▶ Study material
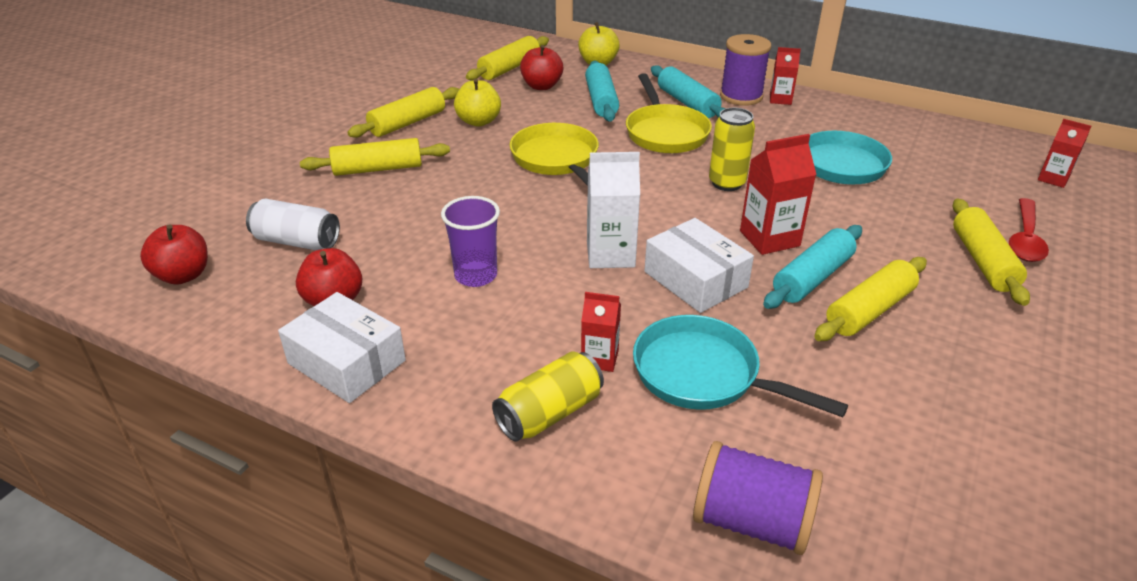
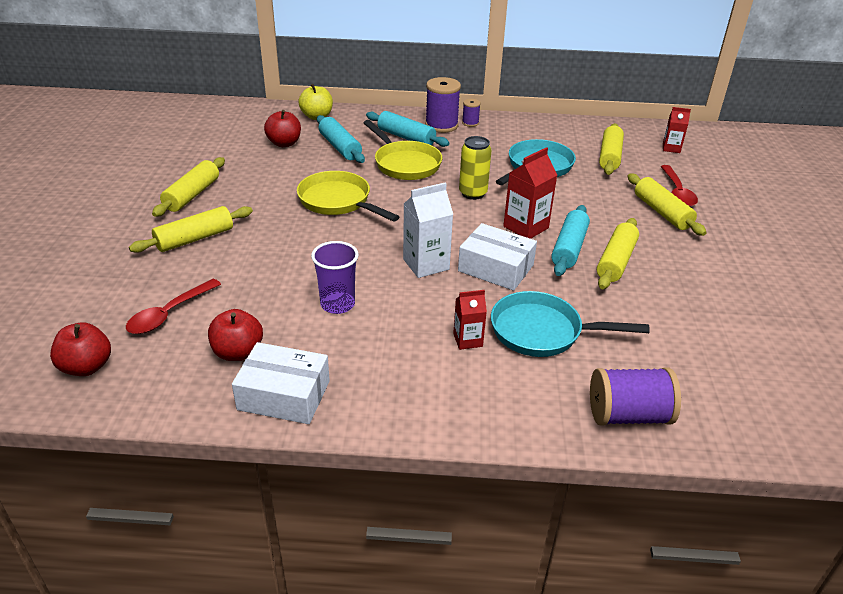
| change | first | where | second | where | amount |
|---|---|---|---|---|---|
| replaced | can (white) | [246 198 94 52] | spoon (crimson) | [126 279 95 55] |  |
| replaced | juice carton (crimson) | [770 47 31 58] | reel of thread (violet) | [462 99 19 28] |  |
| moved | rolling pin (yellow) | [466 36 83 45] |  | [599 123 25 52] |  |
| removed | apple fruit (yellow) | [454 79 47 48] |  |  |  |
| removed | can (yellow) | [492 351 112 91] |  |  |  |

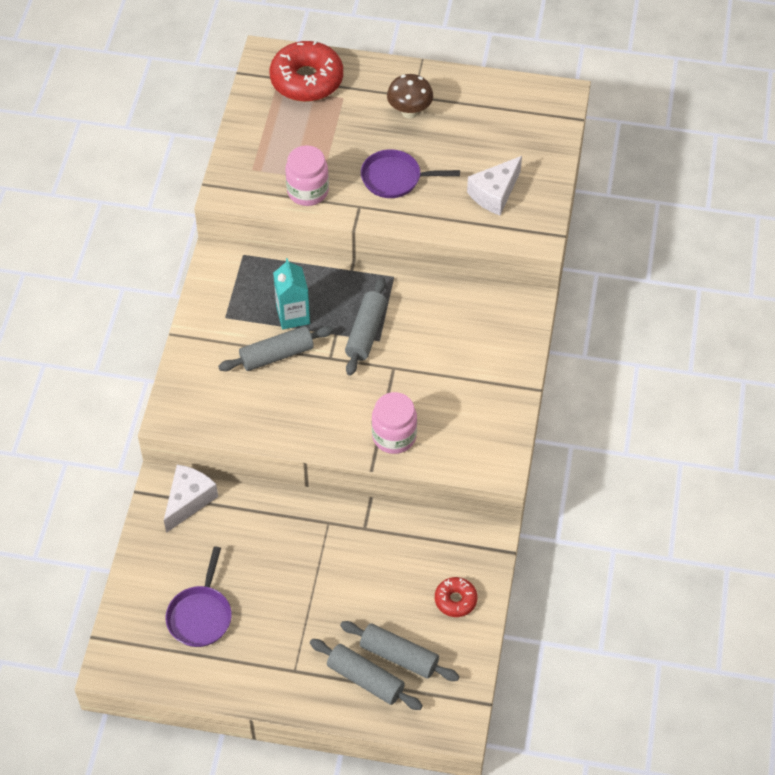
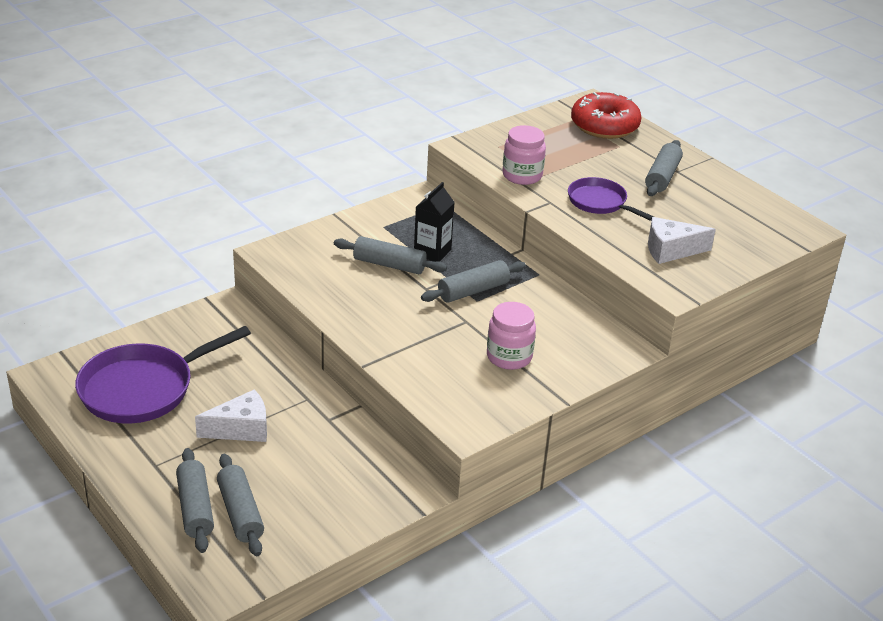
| change | first | where | second | where | amount |
|---|---|---|---|---|---|
| resized | skillet (violet) | [166 546 66 101] |  | [75 326 176 98] | x1.69 |
| moved | piece of cheese (white) | [164 464 54 69] |  | [195 389 72 53] |  |
| recoloured | juice carton (teal) | [273 258 37 71] | juice carton (jet-black) | [414 182 41 80] |  |
| moved | jar (rose-pink) | [372 392 45 62] |  | [487 302 49 68] |  |
| replaced | mushroom (brown) | [387 74 46 44] | rolling pin (ash-grey) | [645 140 38 56] |  |
| removed | glazed donut (crimson) | [435 577 42 40] |  |  |  |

▶ Work to complete
Write out the material above exactly. Skip the pictures.

▶ Exercise response
| change | first | where | second | where | amount |
|---|---|---|---|---|---|
| replaced | can (white) | [246 198 94 52] | spoon (crimson) | [126 279 95 55] |  |
| replaced | juice carton (crimson) | [770 47 31 58] | reel of thread (violet) | [462 99 19 28] |  |
| moved | rolling pin (yellow) | [466 36 83 45] |  | [599 123 25 52] |  |
| removed | apple fruit (yellow) | [454 79 47 48] |  |  |  |
| removed | can (yellow) | [492 351 112 91] |  |  |  |

| change | first | where | second | where | amount |
|---|---|---|---|---|---|
| resized | skillet (violet) | [166 546 66 101] |  | [75 326 176 98] | x1.69 |
| moved | piece of cheese (white) | [164 464 54 69] |  | [195 389 72 53] |  |
| recoloured | juice carton (teal) | [273 258 37 71] | juice carton (jet-black) | [414 182 41 80] |  |
| moved | jar (rose-pink) | [372 392 45 62] |  | [487 302 49 68] |  |
| replaced | mushroom (brown) | [387 74 46 44] | rolling pin (ash-grey) | [645 140 38 56] |  |
| removed | glazed donut (crimson) | [435 577 42 40] |  |  |  |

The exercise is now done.